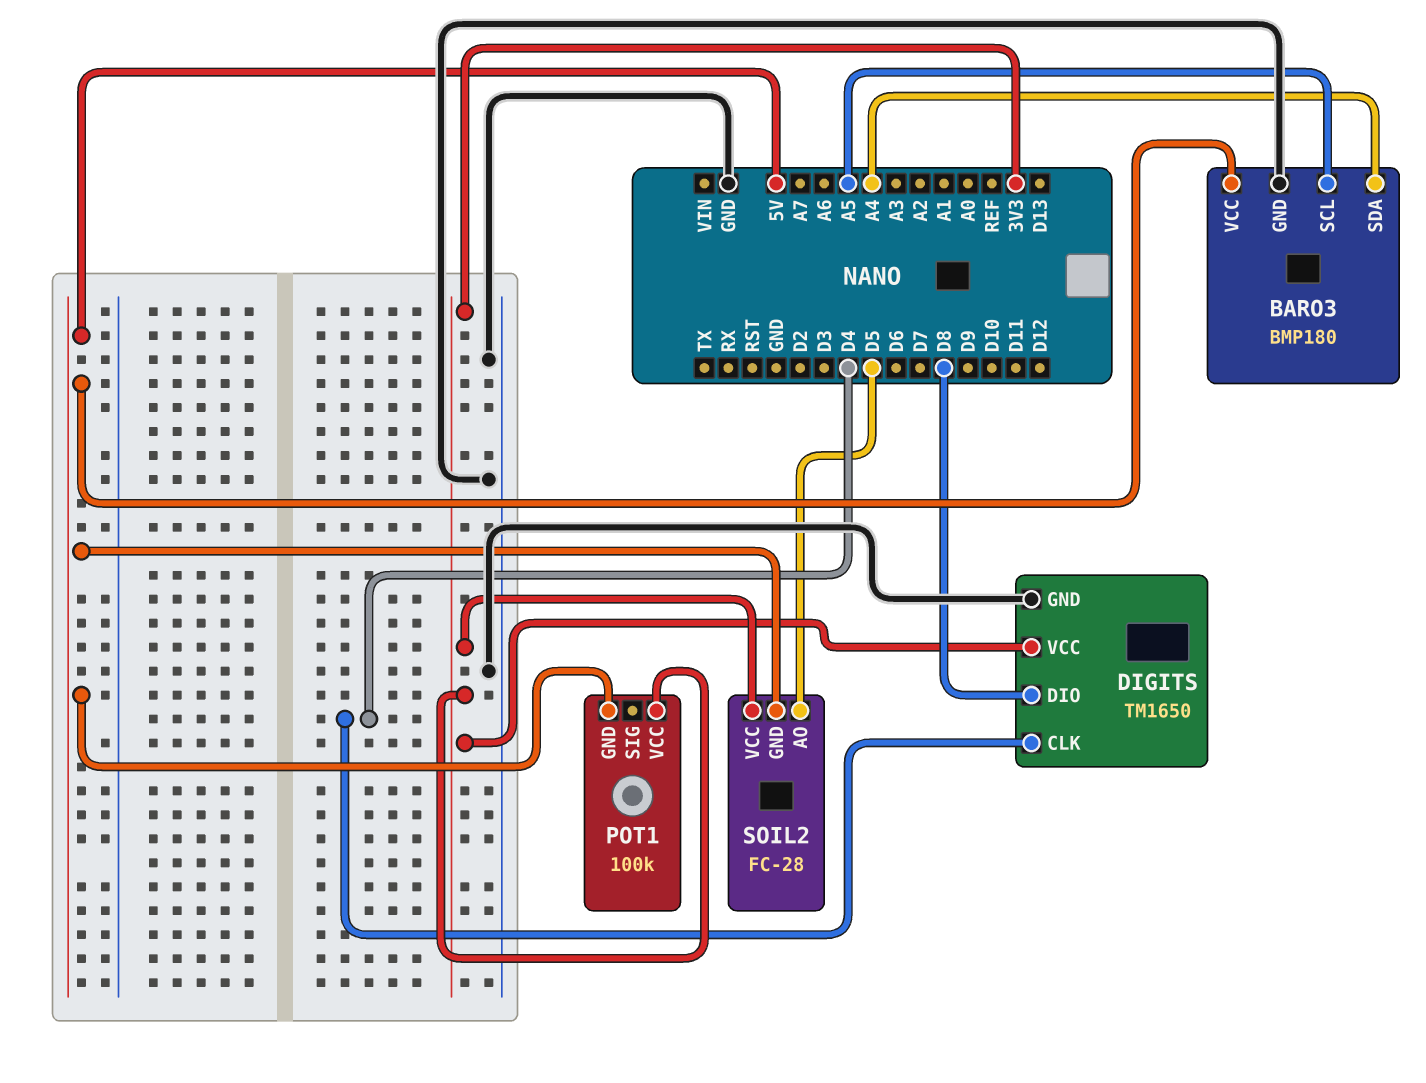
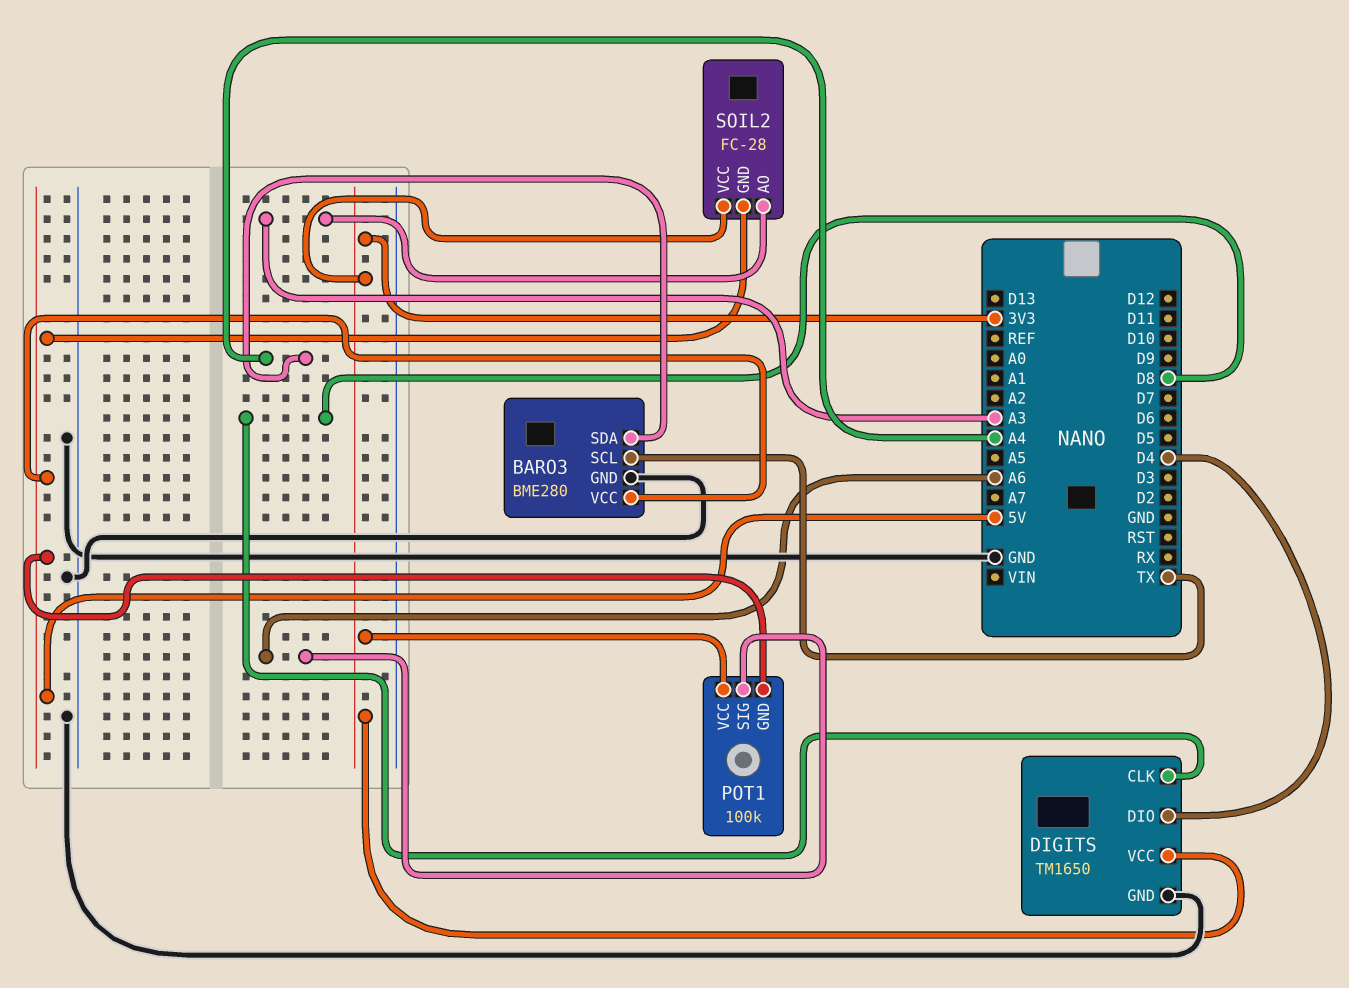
BARO3: BMP180 -> BME280
BARO3 pin SCL: A5 -> TX
DIGITS pin CLK: D4 -> D8
DIGITS pin DIO: D8 -> D4
POT1 pin SIG: none -> A6
SOIL2 pin AO: D5 -> A3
..........
• **Work instructions**
Pictures stay out of the answer; the rest of the listing above is returned exactly.

• **Task answer**
BARO3: BMP180 -> BME280
BARO3 pin SCL: A5 -> TX
DIGITS pin CLK: D4 -> D8
DIGITS pin DIO: D8 -> D4
POT1 pin SIG: none -> A6
SOIL2 pin AO: D5 -> A3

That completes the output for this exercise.